→ Supplied records
——————

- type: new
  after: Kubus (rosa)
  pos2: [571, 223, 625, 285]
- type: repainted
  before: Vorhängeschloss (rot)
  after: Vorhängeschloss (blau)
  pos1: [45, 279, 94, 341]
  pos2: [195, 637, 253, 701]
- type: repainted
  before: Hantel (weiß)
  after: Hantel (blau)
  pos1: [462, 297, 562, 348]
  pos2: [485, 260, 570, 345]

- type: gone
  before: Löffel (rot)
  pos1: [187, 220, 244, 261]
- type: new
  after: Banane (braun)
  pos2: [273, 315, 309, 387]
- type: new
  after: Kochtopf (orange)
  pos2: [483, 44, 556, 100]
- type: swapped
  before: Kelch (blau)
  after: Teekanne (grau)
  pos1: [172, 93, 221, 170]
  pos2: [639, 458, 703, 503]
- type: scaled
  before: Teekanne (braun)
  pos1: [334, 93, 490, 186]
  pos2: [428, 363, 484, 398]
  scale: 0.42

——————

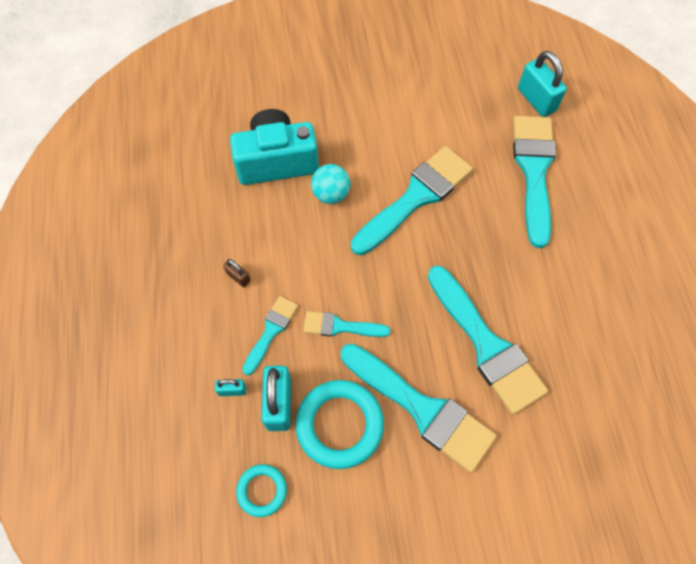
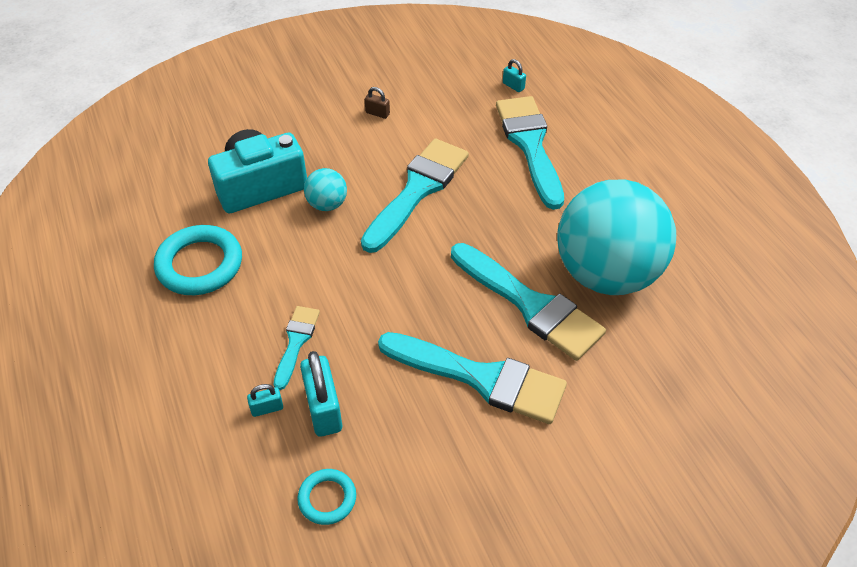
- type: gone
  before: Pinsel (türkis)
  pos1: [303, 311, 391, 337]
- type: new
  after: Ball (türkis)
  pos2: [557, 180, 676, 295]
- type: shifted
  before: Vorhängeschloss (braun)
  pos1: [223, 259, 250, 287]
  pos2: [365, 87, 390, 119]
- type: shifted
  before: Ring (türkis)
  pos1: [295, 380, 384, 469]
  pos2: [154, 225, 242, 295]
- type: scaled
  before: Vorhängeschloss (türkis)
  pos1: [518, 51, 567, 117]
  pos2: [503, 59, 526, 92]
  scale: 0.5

——————

→ Work required
If a line of the data contains "Hantel", copy it out.

→ Result of this exercise
  before: Hantel (weiß)
  after: Hantel (blau)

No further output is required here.